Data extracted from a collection
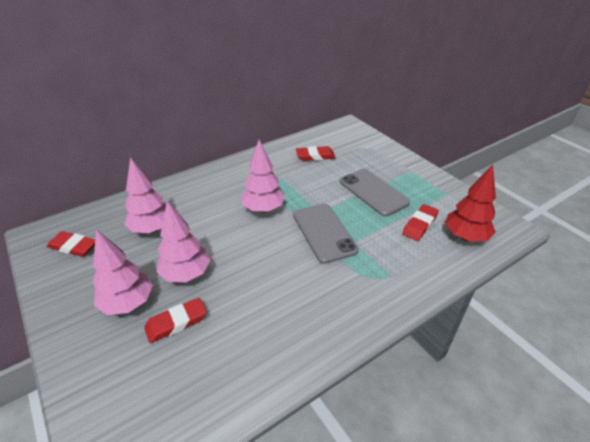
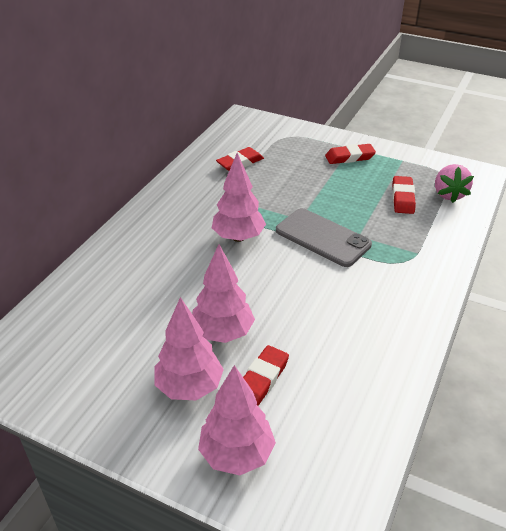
camera: 30 degrees left, 0 degrees up
(73, 246) = (54, 362): red eraser -> red eraser (349, 157)
(152, 229) = (133, 305): pink tree -> pink tree (237, 454)
(373, 192) = (334, 181): grey phone -> none
(465, 236) = (449, 194): red tree -> pink strawberry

What the task requires = Only the lines from the one containing "(73, 246) = (54, 362): red" through the final line of the records above should be printed, exactly as they stand.

Answer for the task =
(73, 246) = (54, 362): red eraser -> red eraser (349, 157)
(152, 229) = (133, 305): pink tree -> pink tree (237, 454)
(373, 192) = (334, 181): grey phone -> none
(465, 236) = (449, 194): red tree -> pink strawberry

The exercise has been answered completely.